*** DATA LISTING ***

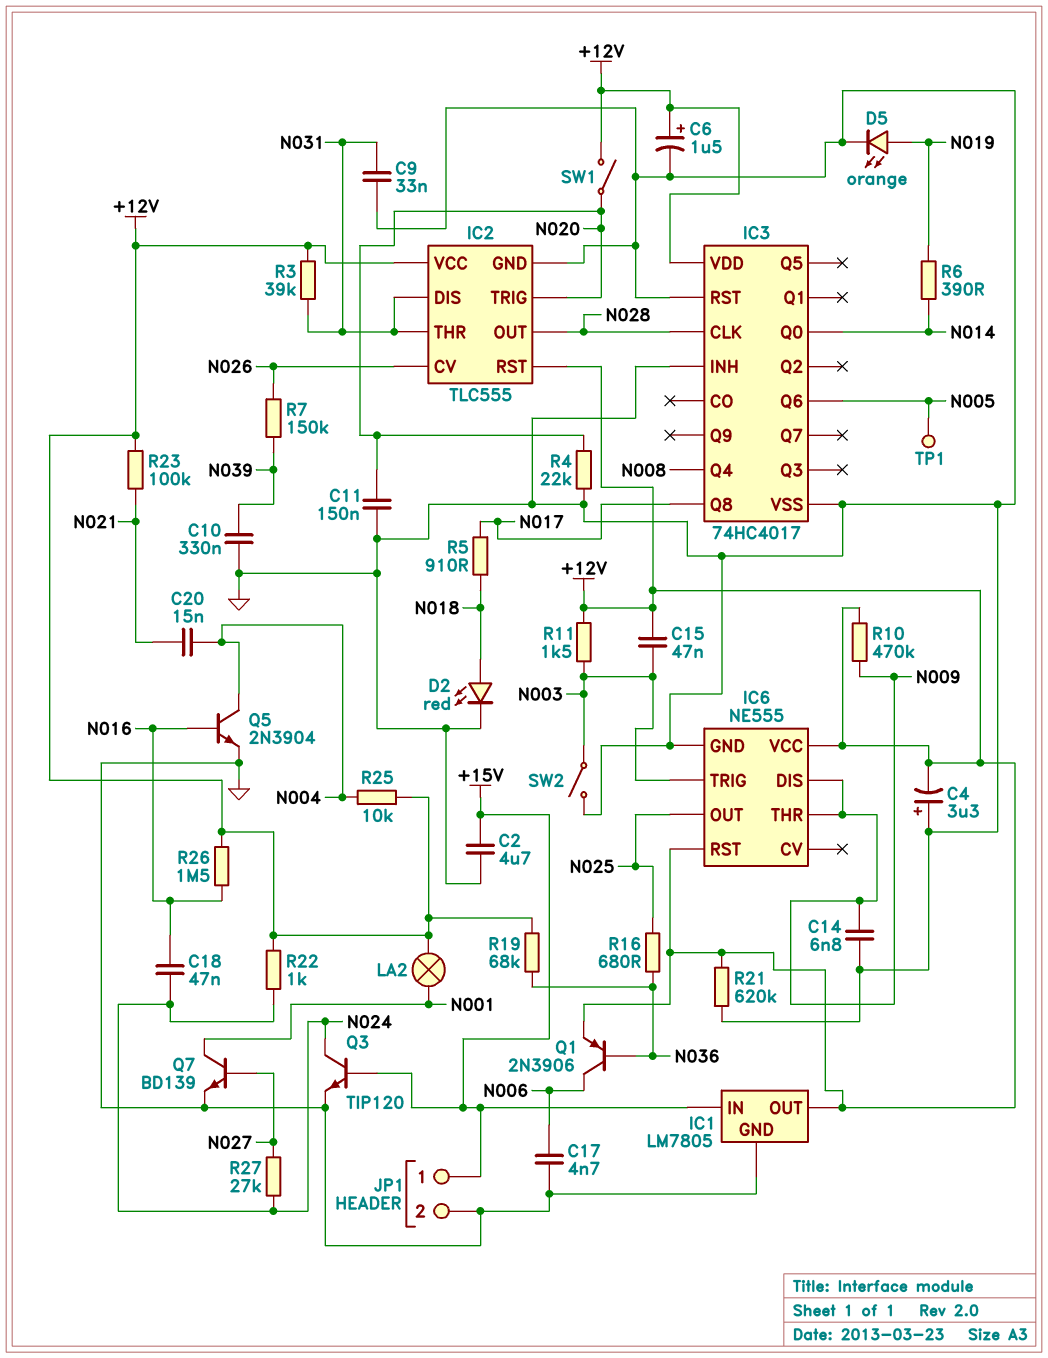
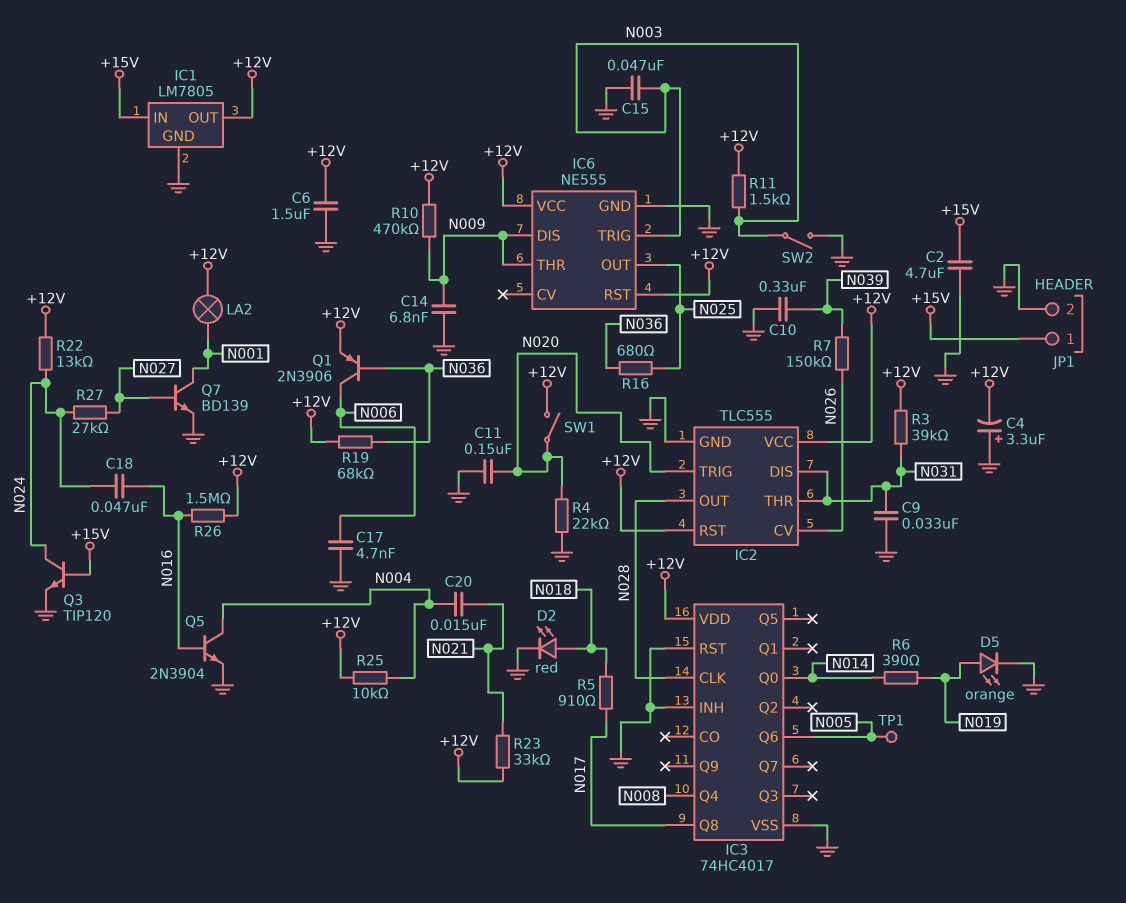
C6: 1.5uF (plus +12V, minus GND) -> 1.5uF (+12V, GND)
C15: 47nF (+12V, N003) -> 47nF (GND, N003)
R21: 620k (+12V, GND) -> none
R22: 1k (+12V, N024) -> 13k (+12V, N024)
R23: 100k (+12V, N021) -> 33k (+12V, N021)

*** End of DATA LISTING ***

• _WHAT YOU SHOULD DO_
Leaving out the pictures, print every record exactly as written.

• _TASK RESULT_
C6: 1.5uF (plus +12V, minus GND) -> 1.5uF (+12V, GND)
C15: 47nF (+12V, N003) -> 47nF (GND, N003)
R21: 620k (+12V, GND) -> none
R22: 1k (+12V, N024) -> 13k (+12V, N024)
R23: 100k (+12V, N021) -> 33k (+12V, N021)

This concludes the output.